··· GIVEN DATA ···

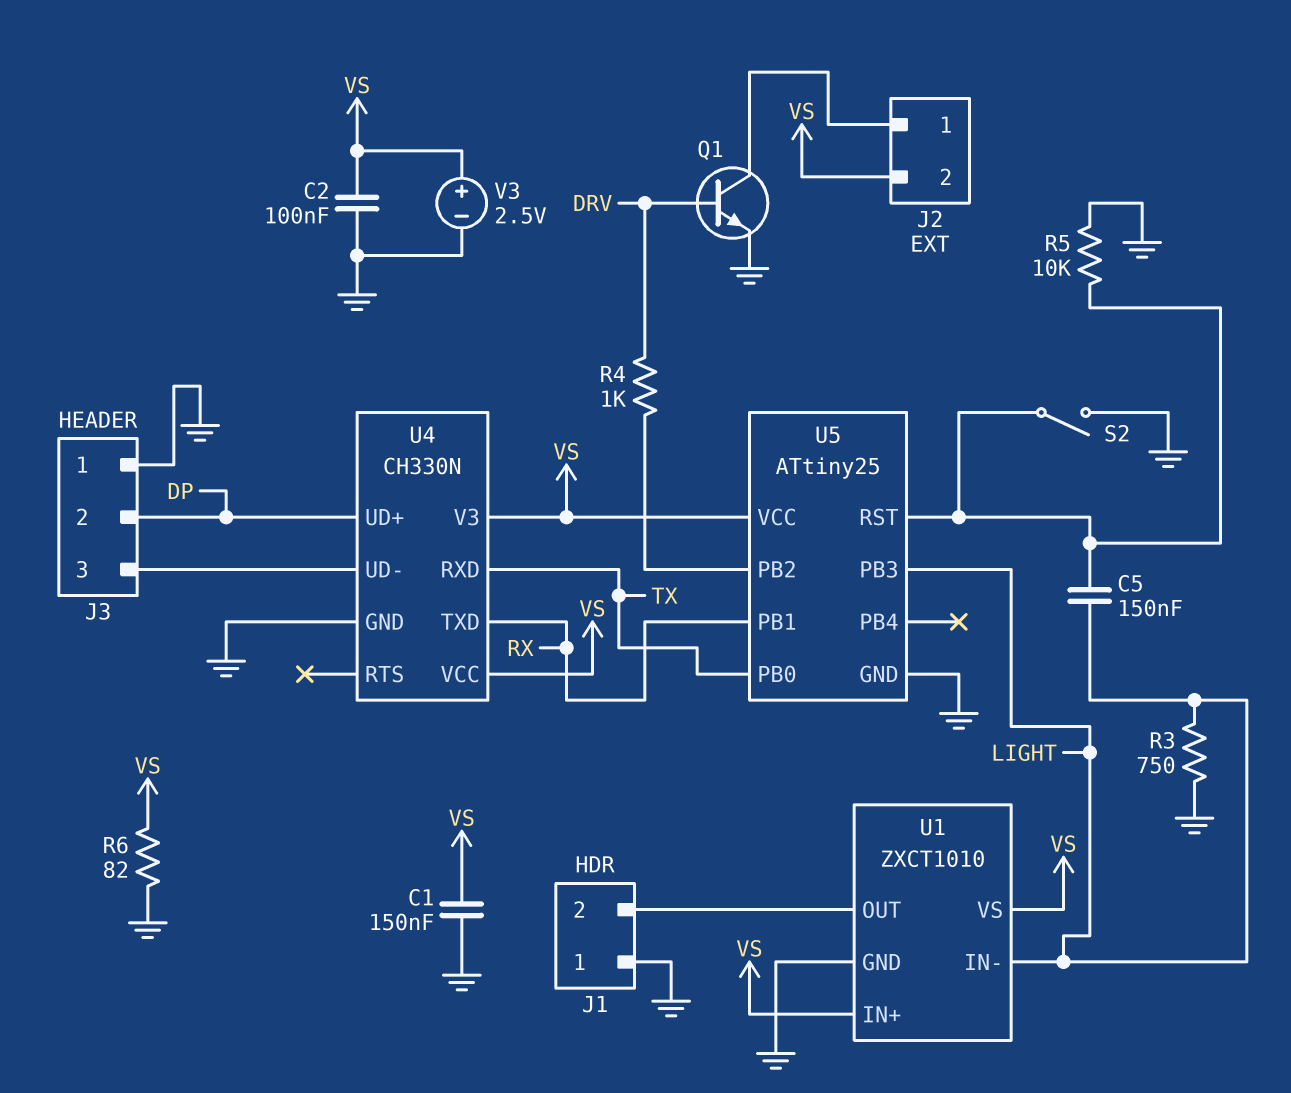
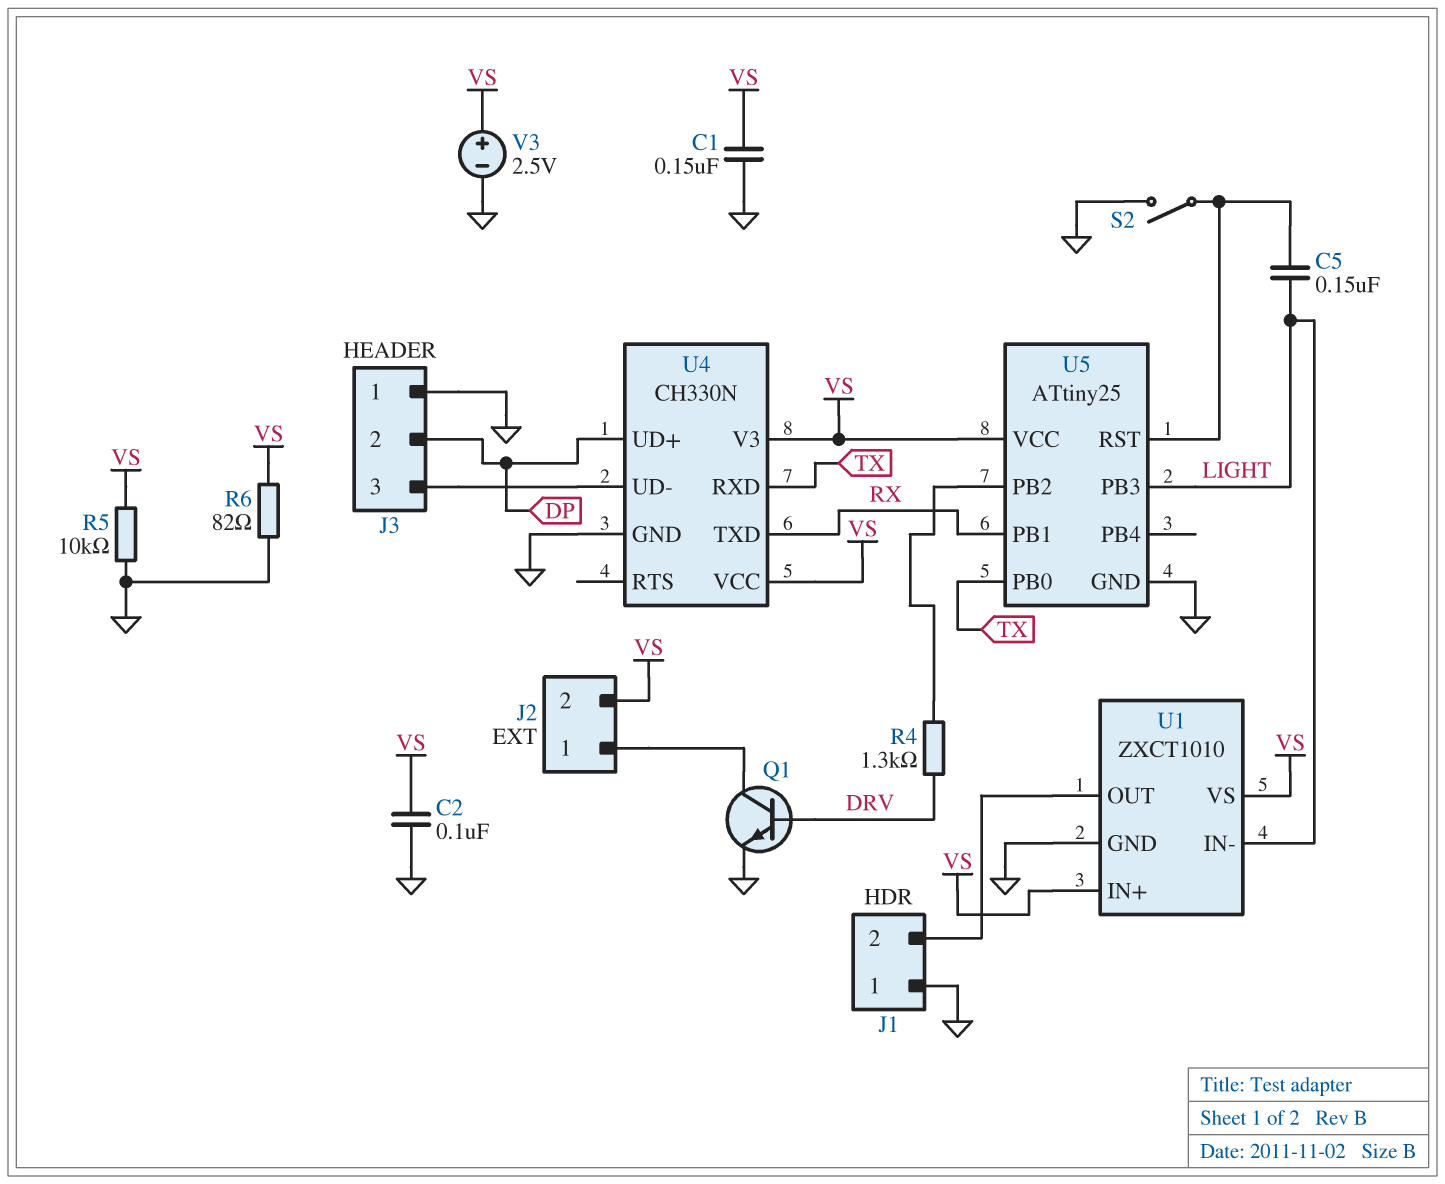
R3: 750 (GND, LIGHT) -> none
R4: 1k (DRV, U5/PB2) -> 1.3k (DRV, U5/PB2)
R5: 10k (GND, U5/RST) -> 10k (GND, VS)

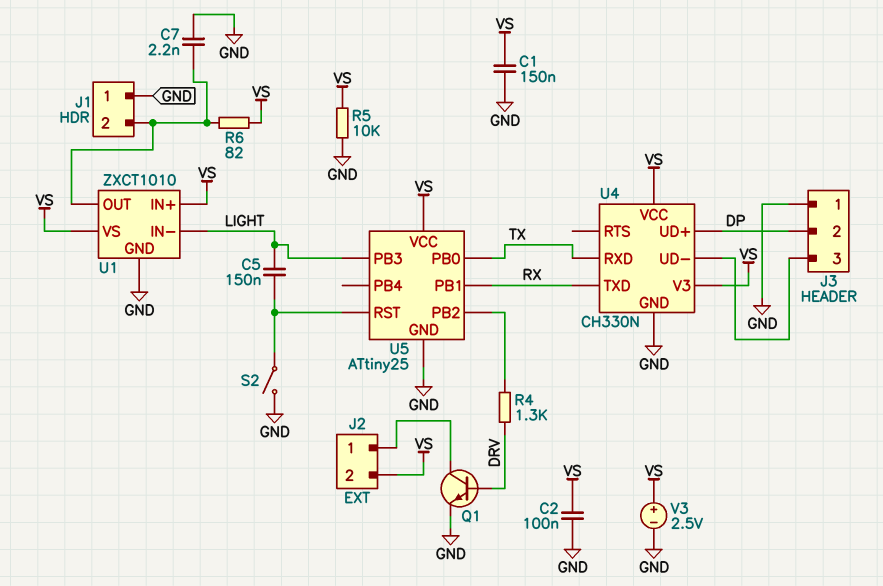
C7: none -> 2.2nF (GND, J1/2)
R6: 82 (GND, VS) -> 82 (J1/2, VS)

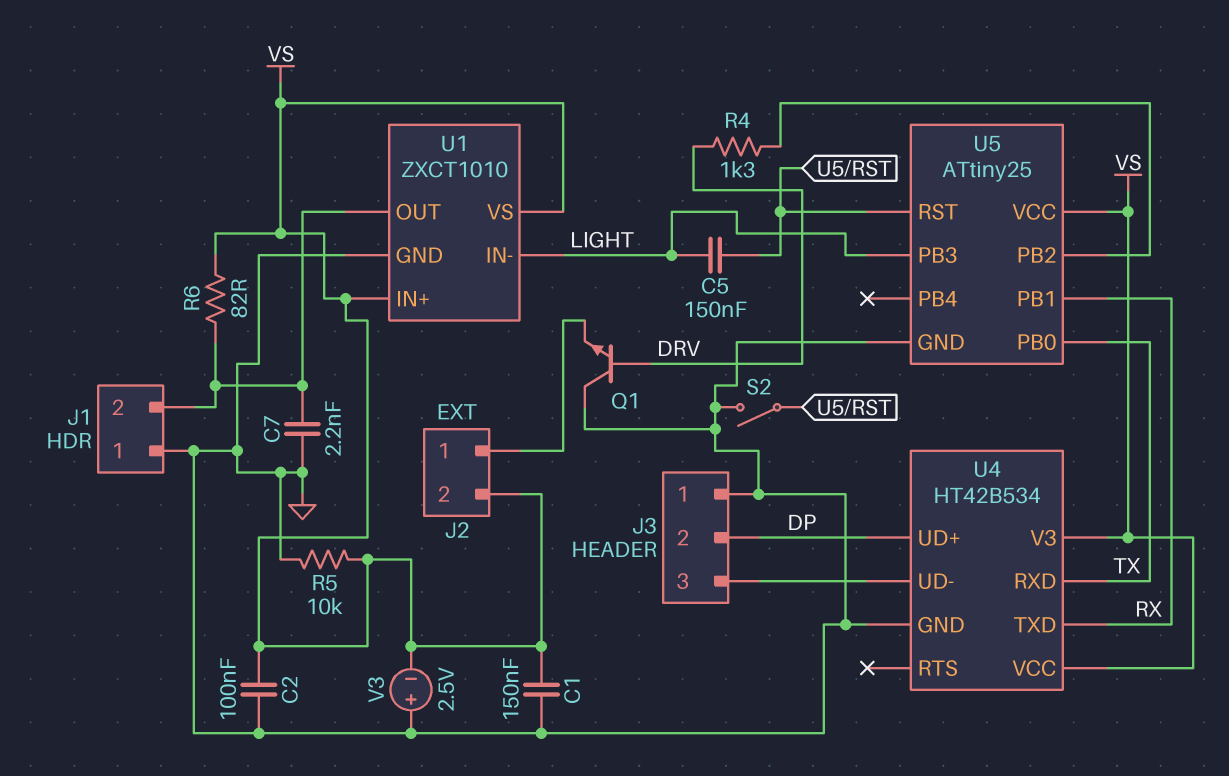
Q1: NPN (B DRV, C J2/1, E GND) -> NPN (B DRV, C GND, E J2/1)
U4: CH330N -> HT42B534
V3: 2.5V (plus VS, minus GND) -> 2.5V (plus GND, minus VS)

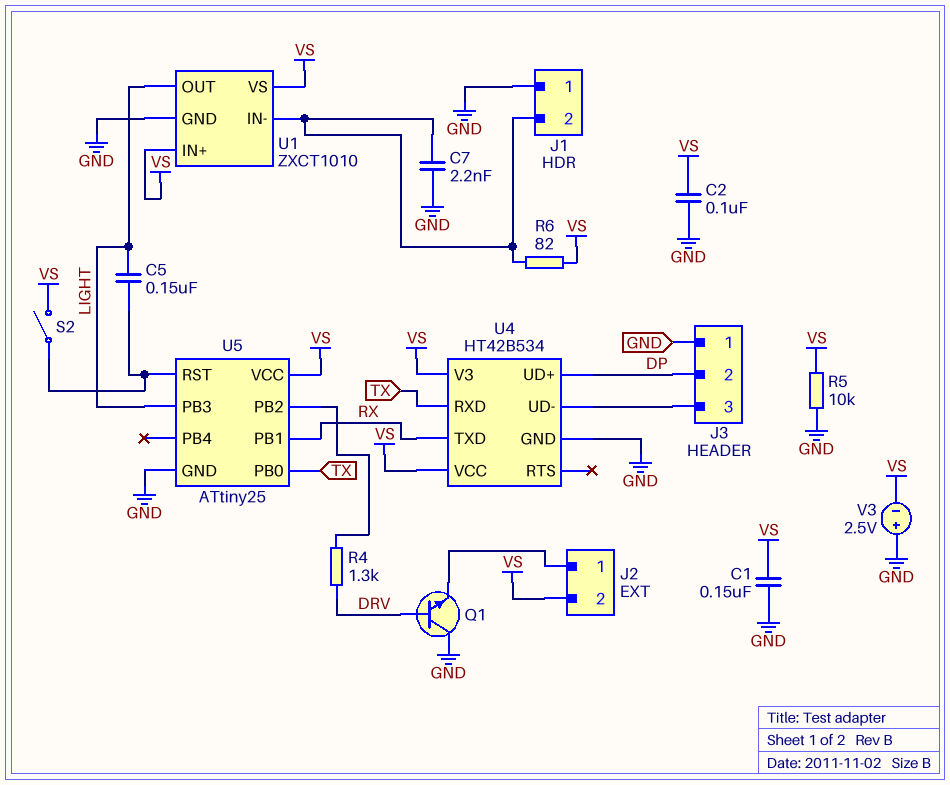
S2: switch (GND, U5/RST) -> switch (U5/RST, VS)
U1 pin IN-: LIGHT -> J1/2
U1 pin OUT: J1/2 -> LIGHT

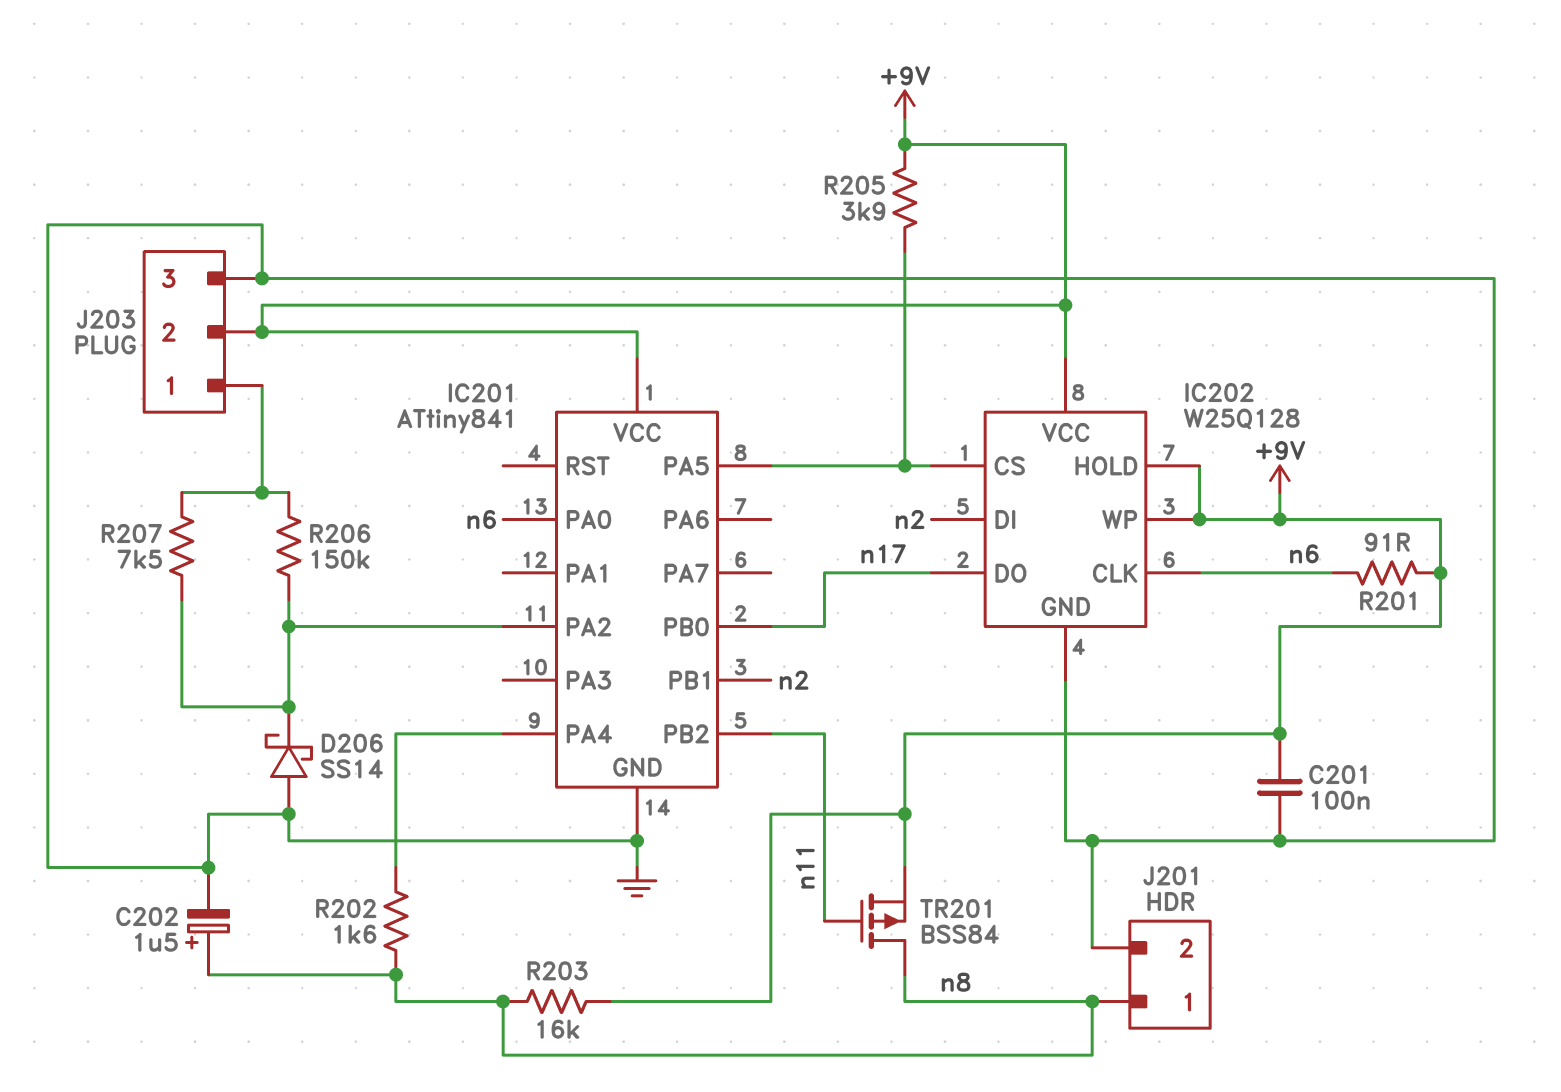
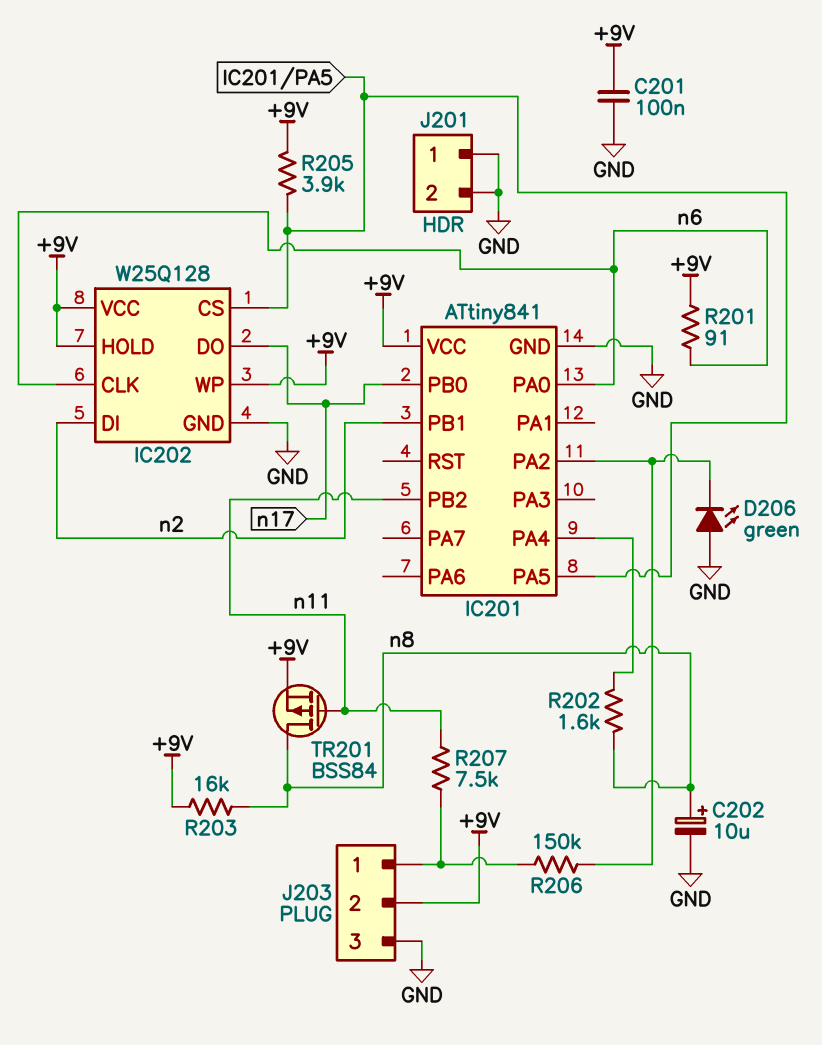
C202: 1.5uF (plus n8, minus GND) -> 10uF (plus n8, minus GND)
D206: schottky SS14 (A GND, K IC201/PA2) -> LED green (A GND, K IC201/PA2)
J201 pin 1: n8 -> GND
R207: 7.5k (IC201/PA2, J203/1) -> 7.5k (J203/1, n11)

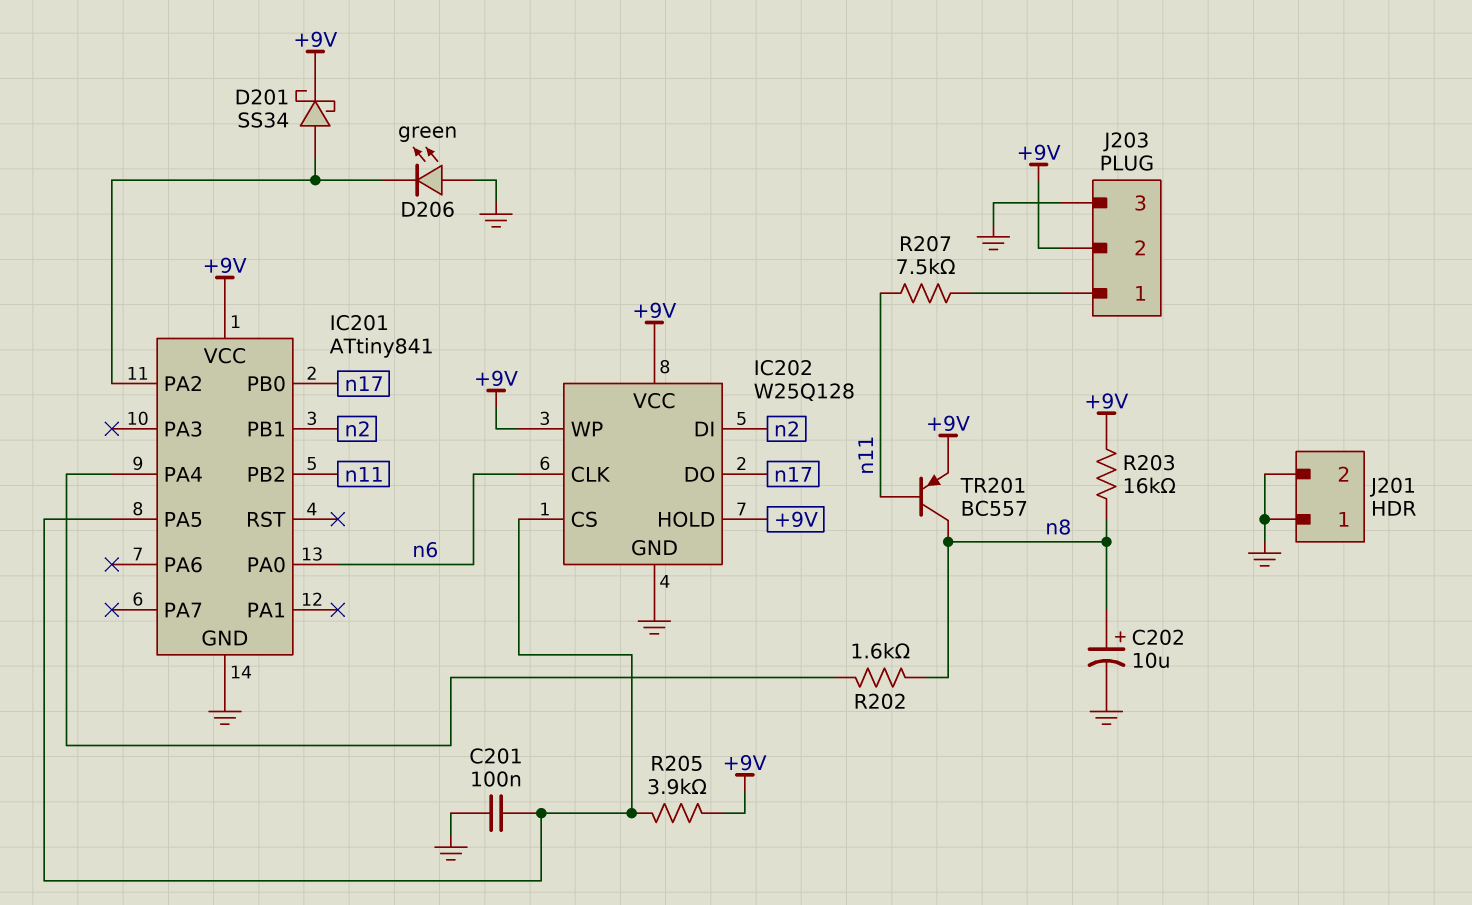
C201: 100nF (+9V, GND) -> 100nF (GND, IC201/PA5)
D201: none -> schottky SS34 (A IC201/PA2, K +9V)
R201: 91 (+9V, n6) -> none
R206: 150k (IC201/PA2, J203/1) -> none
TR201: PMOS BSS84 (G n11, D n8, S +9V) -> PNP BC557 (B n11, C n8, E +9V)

···

Quote the data above in full and without alteration; skip the pictures.

R3: 750 (GND, LIGHT) -> none
R4: 1k (DRV, U5/PB2) -> 1.3k (DRV, U5/PB2)
R5: 10k (GND, U5/RST) -> 10k (GND, VS)

C7: none -> 2.2nF (GND, J1/2)
R6: 82 (GND, VS) -> 82 (J1/2, VS)

Q1: NPN (B DRV, C J2/1, E GND) -> NPN (B DRV, C GND, E J2/1)
U4: CH330N -> HT42B534
V3: 2.5V (plus VS, minus GND) -> 2.5V (plus GND, minus VS)

S2: switch (GND, U5/RST) -> switch (U5/RST, VS)
U1 pin IN-: LIGHT -> J1/2
U1 pin OUT: J1/2 -> LIGHT

C202: 1.5uF (plus n8, minus GND) -> 10uF (plus n8, minus GND)
D206: schottky SS14 (A GND, K IC201/PA2) -> LED green (A GND, K IC201/PA2)
J201 pin 1: n8 -> GND
R207: 7.5k (IC201/PA2, J203/1) -> 7.5k (J203/1, n11)

C201: 100nF (+9V, GND) -> 100nF (GND, IC201/PA5)
D201: none -> schottky SS34 (A IC201/PA2, K +9V)
R201: 91 (+9V, n6) -> none
R206: 150k (IC201/PA2, J203/1) -> none
TR201: PMOS BSS84 (G n11, D n8, S +9V) -> PNP BC557 (B n11, C n8, E +9V)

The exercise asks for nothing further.